> **EXERCISE GOAL**
Once the line with "GAS2 pin DO: D2 -> D5" is found in the entries below, print it and each following line exactly, stopping after the line with "LCD3 pin SCL: D8 -> D3"; print nothing else.

> **SUPPLIED MATERIAL**
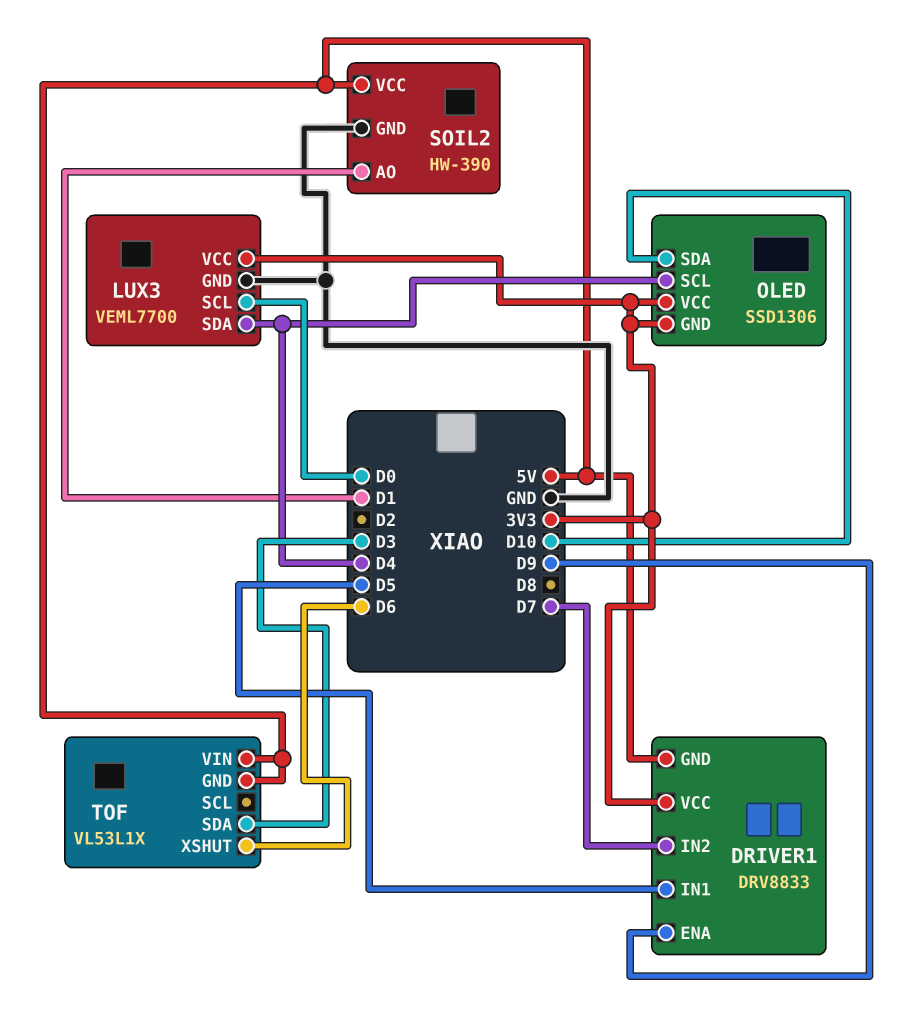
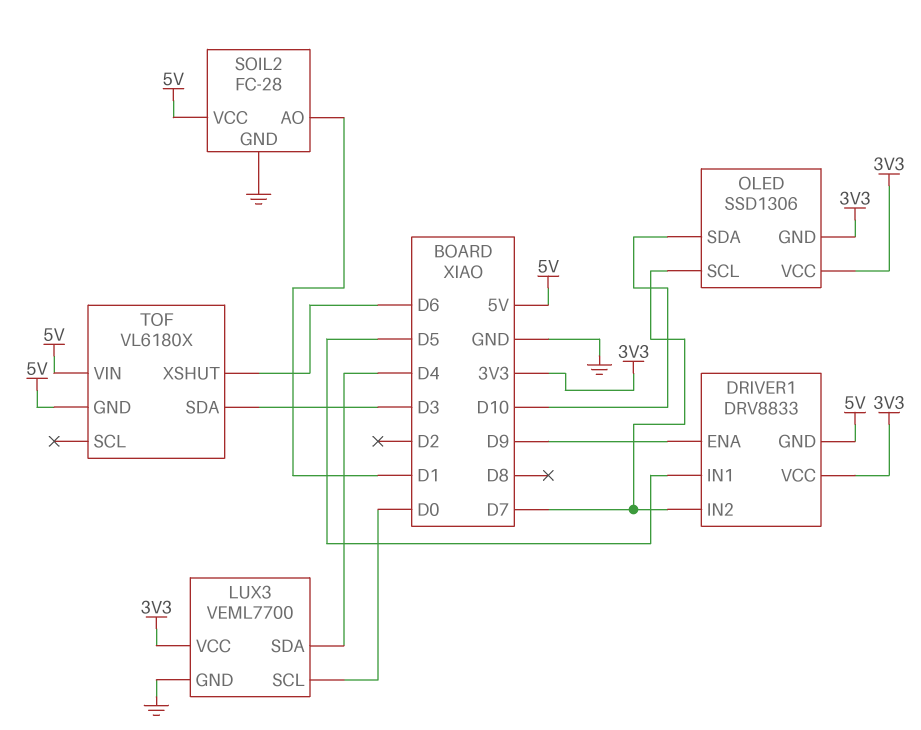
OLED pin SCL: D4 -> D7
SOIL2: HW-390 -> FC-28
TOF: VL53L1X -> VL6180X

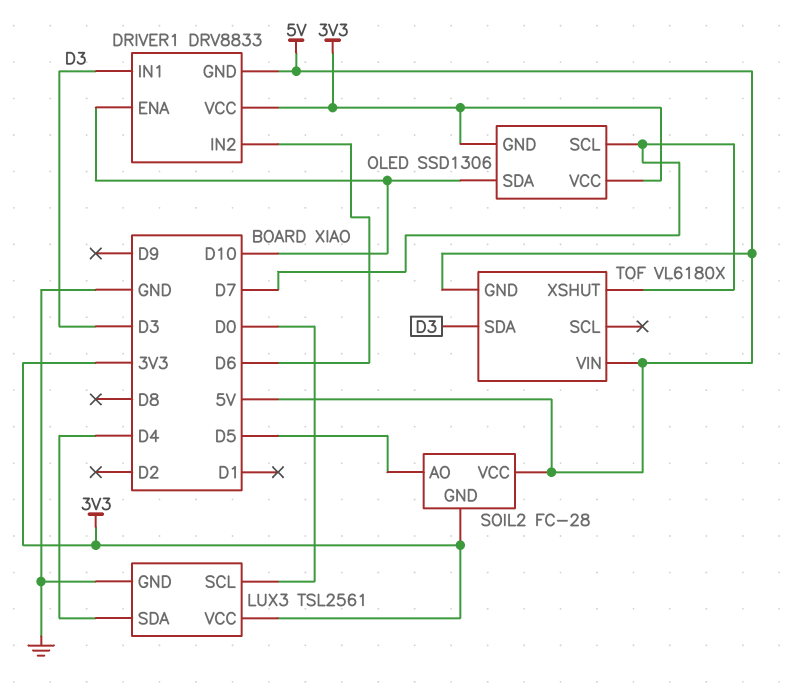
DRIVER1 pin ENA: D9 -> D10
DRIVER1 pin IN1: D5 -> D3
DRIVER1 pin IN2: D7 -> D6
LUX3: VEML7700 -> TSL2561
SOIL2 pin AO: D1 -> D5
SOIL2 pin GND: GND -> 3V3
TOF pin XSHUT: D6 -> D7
---
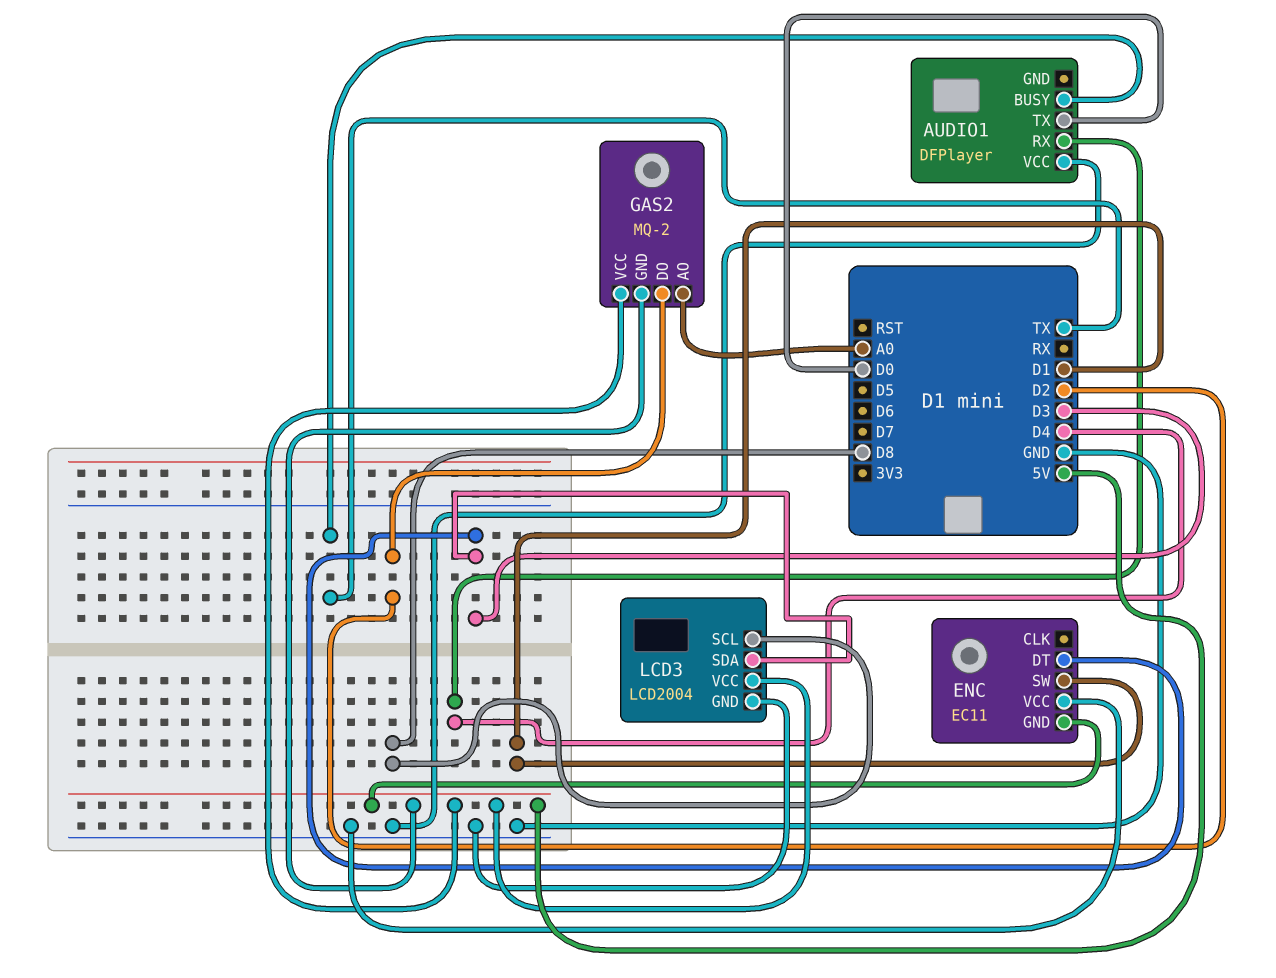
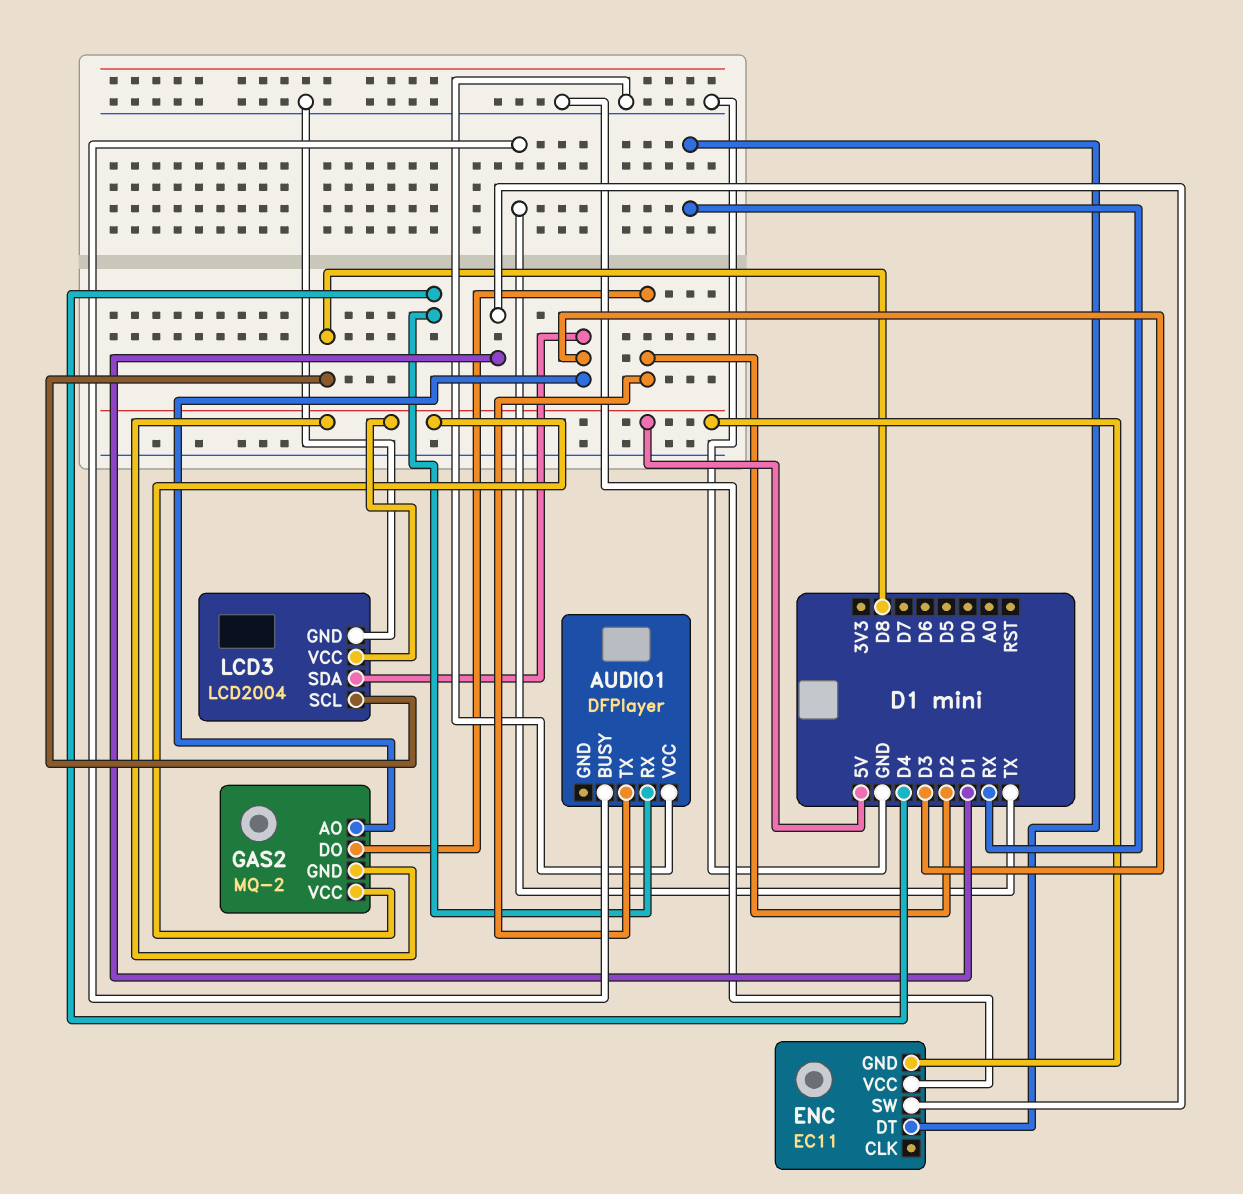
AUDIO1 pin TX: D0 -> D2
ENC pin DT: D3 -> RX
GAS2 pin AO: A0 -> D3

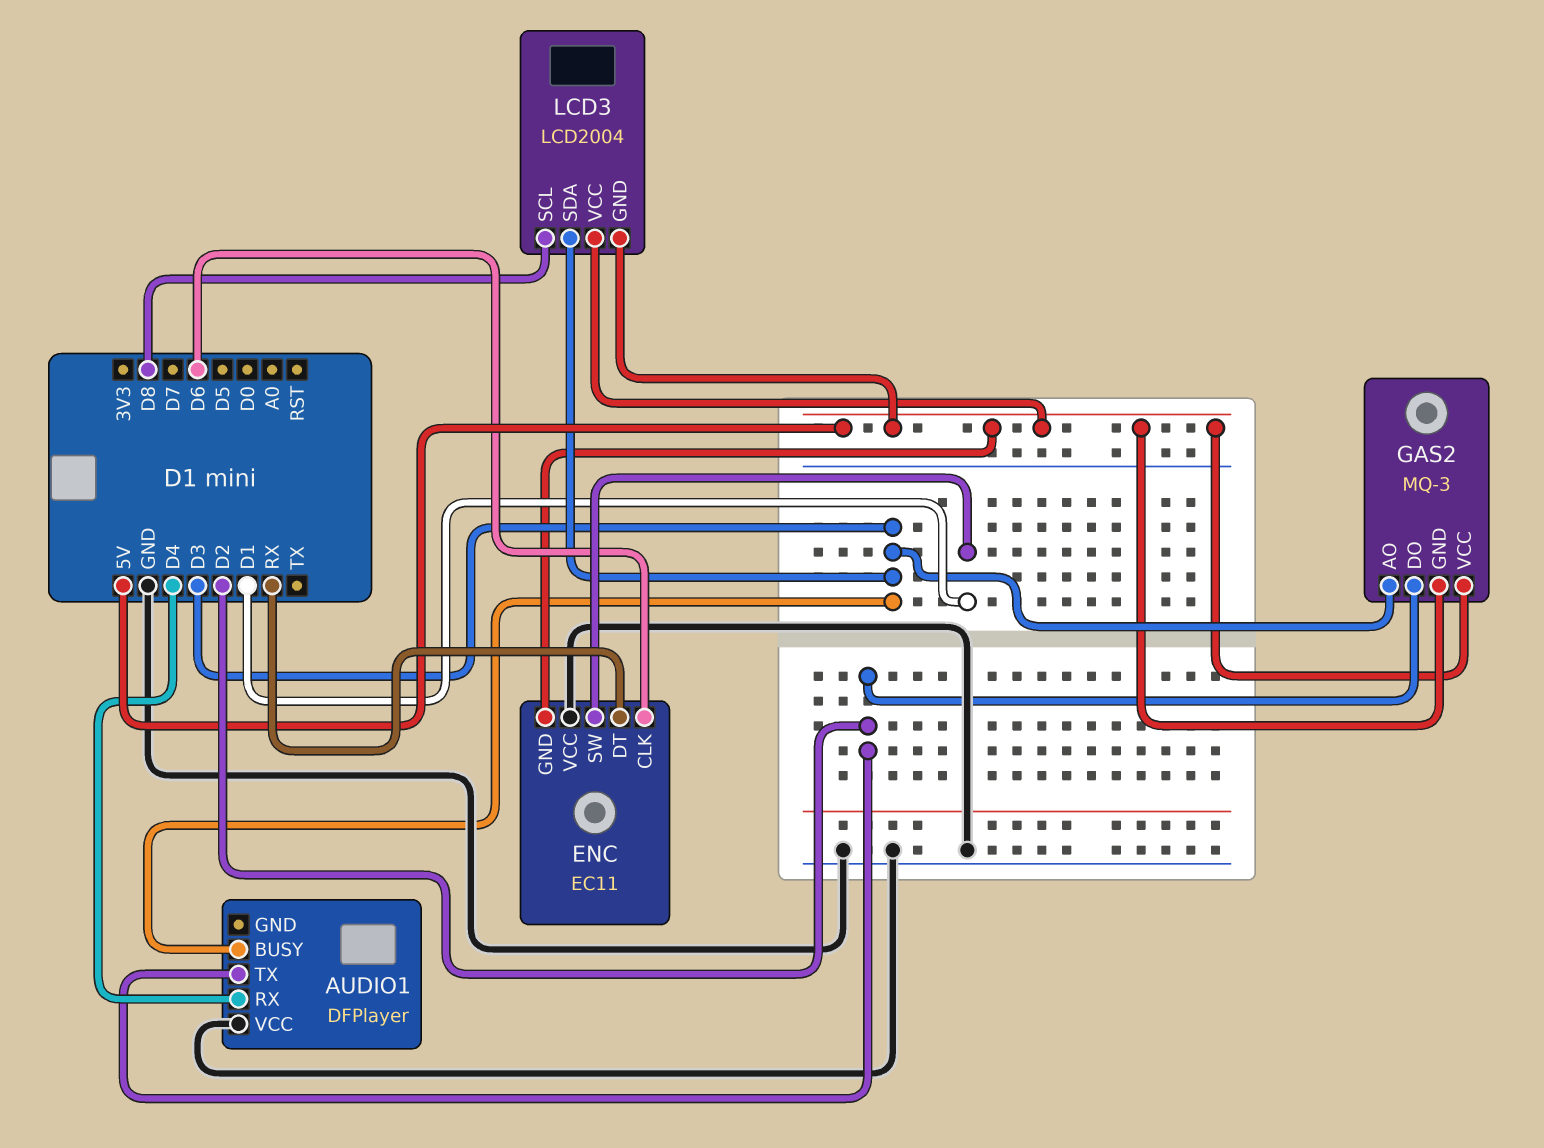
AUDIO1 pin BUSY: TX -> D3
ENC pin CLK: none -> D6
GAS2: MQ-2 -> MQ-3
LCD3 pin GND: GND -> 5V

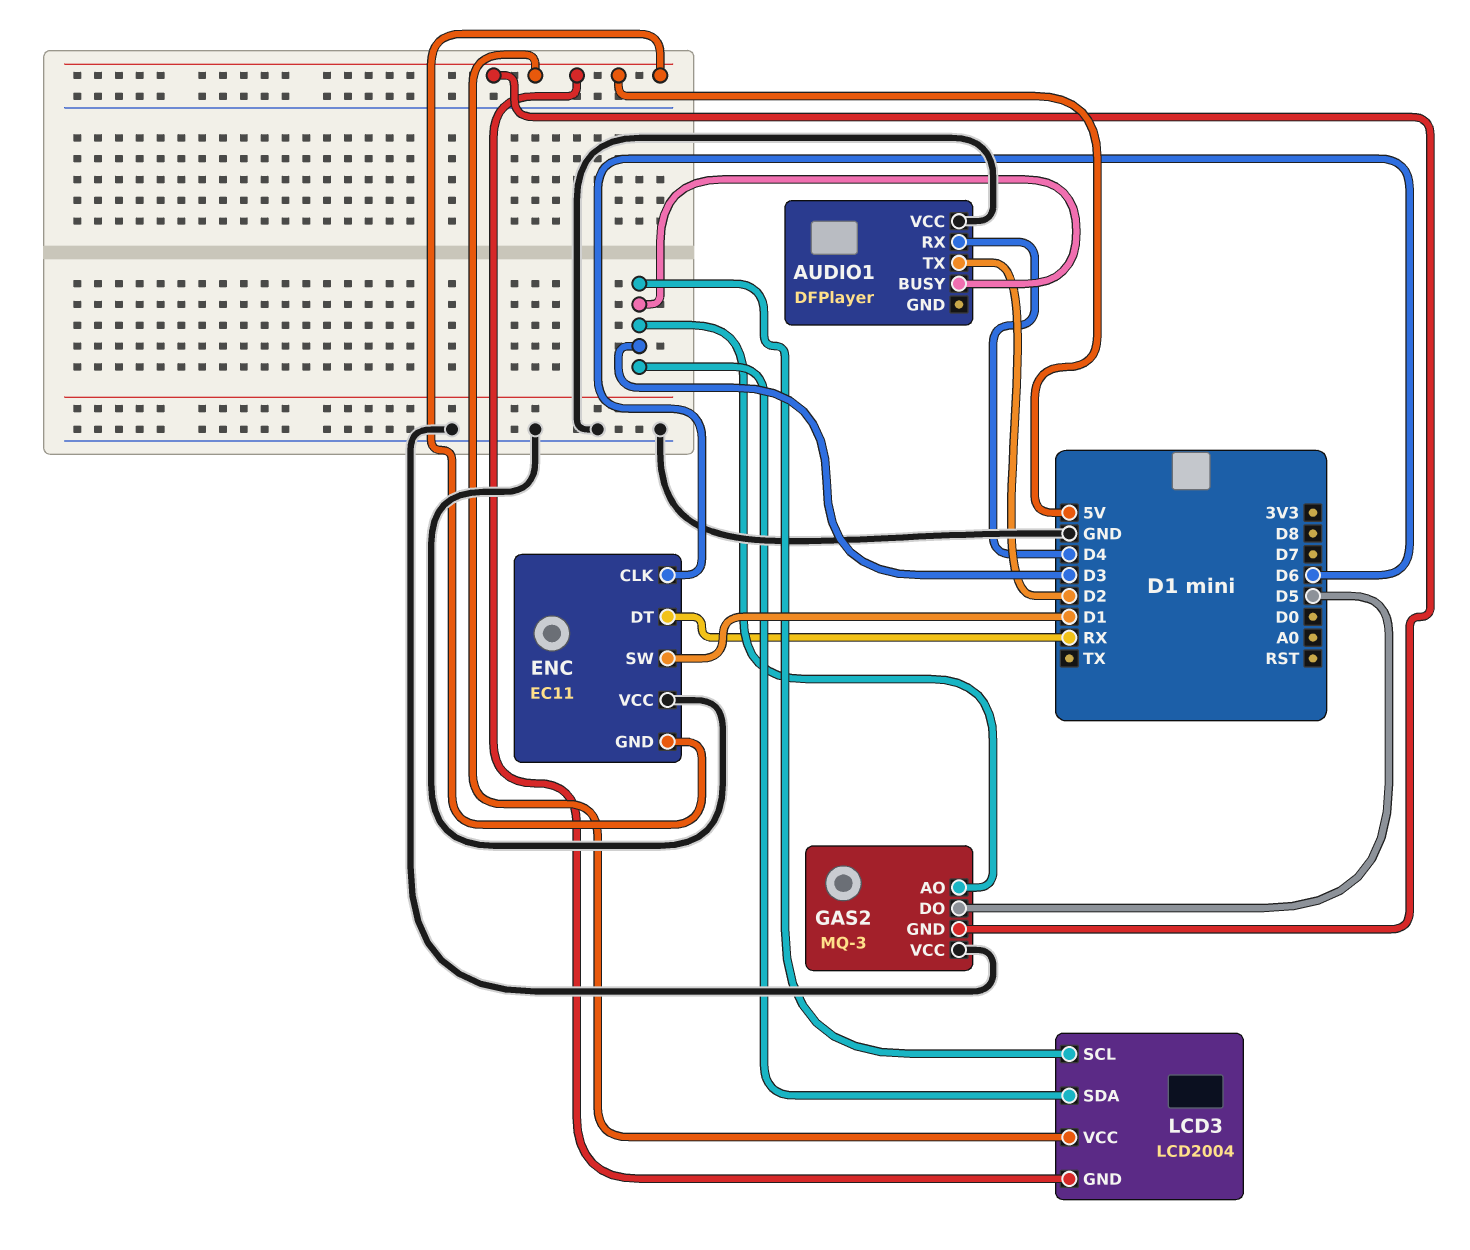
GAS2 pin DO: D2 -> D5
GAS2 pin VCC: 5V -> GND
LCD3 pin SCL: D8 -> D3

> **SOLUTION FOR THIS TASK**
GAS2 pin DO: D2 -> D5
GAS2 pin VCC: 5V -> GND
LCD3 pin SCL: D8 -> D3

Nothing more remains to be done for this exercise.